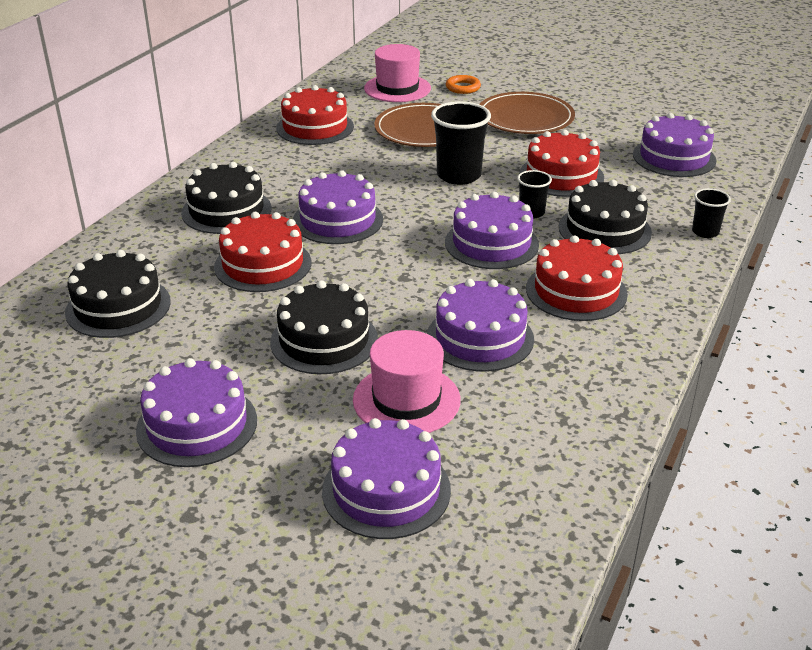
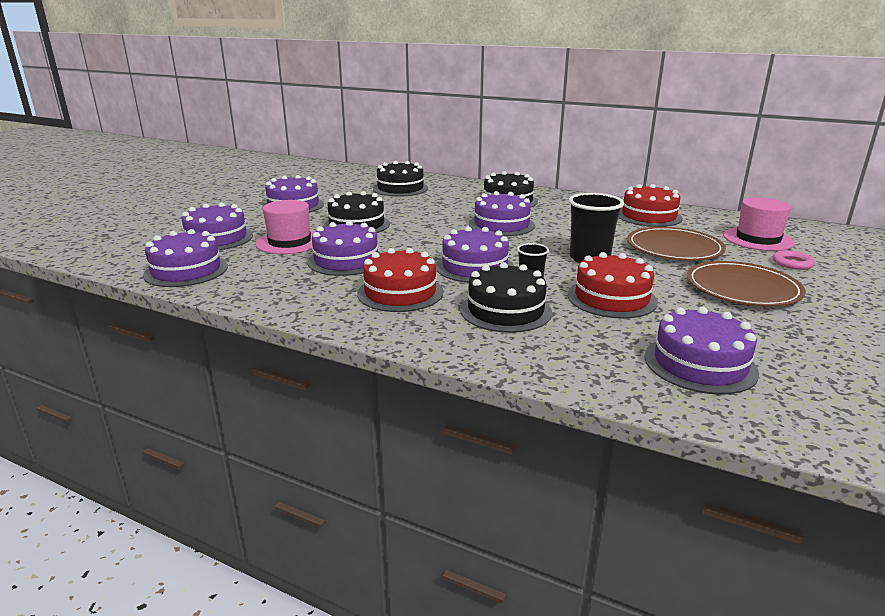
camera: 90 degrees right, 10 degrees down
(263, 264) = (442, 210): red cake -> none
(463, 87) = (792, 263): orange ring -> pink ring
(538, 490) = (186, 270): none -> purple cake
(705, 232) = (511, 362): black cup -> none

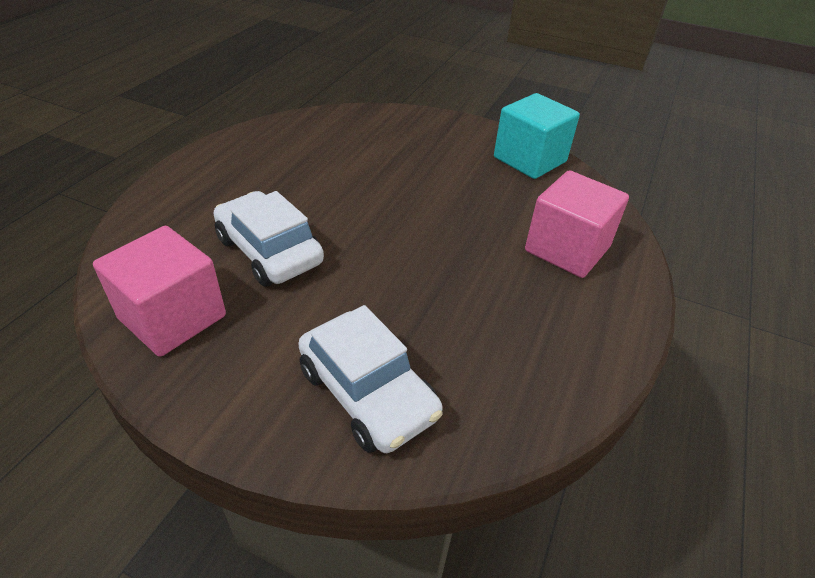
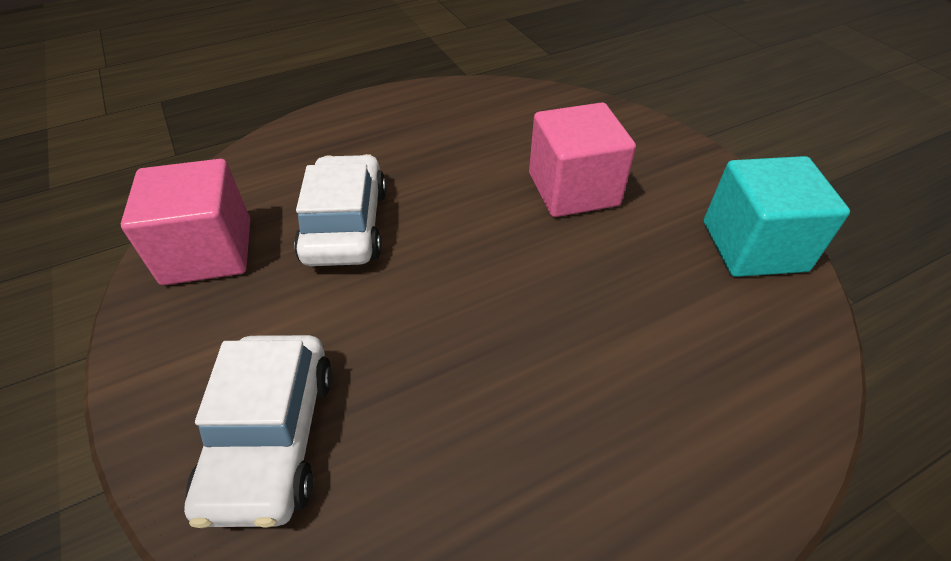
camera: 40 degrees right, 5 degrees up
(567, 249) = (681, 400): pink cube -> pink cube (573, 189)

^^^^^^^^

**Problem details:** Should there be pictures in the data, leave them out and return the rest exactly.

**Final answer:**
camera: 90 degrees right, 10 degrees down
(263, 264) = (442, 210): red cake -> none
(463, 87) = (792, 263): orange ring -> pink ring
(538, 490) = (186, 270): none -> purple cake
(705, 232) = (511, 362): black cup -> none

camera: 40 degrees right, 5 degrees up
(567, 249) = (681, 400): pink cube -> pink cube (573, 189)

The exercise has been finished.